# start of Data extract

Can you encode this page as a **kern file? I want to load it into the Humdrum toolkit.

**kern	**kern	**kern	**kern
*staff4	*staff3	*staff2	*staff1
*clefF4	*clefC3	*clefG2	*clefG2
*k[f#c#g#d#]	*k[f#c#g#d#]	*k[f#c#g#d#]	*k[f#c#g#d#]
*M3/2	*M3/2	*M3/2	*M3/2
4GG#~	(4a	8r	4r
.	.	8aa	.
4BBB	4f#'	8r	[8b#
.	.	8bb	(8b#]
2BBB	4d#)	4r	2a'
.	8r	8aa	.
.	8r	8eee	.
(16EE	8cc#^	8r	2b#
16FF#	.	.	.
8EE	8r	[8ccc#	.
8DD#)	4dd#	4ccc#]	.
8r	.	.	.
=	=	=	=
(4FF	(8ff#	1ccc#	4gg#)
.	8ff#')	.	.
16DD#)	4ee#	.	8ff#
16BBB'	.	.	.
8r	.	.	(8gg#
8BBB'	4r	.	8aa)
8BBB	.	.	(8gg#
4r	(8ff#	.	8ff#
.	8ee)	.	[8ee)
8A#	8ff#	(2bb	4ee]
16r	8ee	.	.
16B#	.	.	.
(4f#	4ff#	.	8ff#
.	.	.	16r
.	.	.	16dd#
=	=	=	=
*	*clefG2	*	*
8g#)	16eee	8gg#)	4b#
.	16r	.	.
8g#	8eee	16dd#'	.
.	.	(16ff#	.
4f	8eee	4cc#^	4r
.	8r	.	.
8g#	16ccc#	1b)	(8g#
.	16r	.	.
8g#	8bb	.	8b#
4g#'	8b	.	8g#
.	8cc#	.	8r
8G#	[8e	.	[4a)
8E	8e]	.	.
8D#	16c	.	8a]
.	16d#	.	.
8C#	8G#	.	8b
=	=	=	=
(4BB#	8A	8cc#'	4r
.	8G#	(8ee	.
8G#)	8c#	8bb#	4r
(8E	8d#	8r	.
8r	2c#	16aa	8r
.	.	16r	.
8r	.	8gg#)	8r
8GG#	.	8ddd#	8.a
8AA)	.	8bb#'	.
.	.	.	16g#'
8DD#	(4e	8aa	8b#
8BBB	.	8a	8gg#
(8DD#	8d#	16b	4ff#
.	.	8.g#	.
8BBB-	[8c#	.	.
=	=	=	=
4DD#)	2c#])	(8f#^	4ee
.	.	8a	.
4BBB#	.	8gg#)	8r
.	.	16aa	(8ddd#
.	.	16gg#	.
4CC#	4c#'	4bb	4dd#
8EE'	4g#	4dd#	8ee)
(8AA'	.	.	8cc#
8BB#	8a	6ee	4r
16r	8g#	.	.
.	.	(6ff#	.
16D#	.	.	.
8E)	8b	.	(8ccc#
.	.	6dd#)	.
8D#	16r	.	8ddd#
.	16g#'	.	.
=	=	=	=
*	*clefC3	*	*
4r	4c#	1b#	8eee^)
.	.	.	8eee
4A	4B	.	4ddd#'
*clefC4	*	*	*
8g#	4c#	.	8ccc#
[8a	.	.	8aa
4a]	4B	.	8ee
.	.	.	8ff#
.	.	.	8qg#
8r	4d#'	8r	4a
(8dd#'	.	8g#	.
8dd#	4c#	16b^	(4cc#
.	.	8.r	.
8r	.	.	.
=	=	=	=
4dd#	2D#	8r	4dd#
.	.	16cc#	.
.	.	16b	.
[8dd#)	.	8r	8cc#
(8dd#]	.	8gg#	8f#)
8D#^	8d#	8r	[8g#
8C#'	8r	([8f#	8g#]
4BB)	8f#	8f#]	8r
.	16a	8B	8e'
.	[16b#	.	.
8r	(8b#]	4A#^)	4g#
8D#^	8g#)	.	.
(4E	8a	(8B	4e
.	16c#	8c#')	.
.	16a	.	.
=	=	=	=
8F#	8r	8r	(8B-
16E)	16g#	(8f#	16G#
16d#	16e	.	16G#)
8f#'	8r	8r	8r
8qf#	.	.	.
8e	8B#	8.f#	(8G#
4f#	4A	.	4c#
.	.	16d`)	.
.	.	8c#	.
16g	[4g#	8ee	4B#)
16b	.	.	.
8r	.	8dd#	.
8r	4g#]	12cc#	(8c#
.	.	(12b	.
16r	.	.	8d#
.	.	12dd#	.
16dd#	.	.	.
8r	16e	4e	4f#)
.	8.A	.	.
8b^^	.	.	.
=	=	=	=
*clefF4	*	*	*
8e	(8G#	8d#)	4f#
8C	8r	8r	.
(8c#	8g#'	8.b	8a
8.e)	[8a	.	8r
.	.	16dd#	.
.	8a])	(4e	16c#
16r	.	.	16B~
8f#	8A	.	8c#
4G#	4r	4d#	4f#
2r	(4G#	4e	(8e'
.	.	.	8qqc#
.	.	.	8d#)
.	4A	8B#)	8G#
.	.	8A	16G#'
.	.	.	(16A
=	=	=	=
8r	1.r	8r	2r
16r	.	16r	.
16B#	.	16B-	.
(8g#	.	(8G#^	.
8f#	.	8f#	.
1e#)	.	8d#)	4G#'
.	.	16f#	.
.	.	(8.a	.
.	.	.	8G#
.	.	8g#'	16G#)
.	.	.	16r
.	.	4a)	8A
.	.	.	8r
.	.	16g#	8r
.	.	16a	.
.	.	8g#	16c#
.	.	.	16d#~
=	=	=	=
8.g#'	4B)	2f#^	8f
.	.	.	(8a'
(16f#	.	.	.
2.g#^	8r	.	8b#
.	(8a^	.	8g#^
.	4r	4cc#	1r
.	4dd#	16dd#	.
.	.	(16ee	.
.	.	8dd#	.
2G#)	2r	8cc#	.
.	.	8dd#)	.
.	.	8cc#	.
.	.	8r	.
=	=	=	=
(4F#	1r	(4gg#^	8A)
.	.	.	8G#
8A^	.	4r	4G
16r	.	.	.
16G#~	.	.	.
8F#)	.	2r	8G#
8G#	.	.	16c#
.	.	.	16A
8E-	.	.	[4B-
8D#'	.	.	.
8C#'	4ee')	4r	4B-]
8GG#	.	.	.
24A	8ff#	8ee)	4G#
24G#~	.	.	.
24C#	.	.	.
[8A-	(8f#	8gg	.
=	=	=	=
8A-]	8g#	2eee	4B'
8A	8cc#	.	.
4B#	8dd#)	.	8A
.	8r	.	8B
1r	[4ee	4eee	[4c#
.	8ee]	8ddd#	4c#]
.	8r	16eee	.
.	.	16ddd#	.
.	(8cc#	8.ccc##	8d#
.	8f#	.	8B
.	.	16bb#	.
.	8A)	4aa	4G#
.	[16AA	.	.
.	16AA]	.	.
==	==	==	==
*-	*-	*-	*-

# end of Data extract

Which lines in the material contain the string "kern" with matching case? Select each one and copy it out.

Can you encode this page as a **kern file? I want to load it into the Humdrum toolkit.
**kern	**kern	**kern	**kern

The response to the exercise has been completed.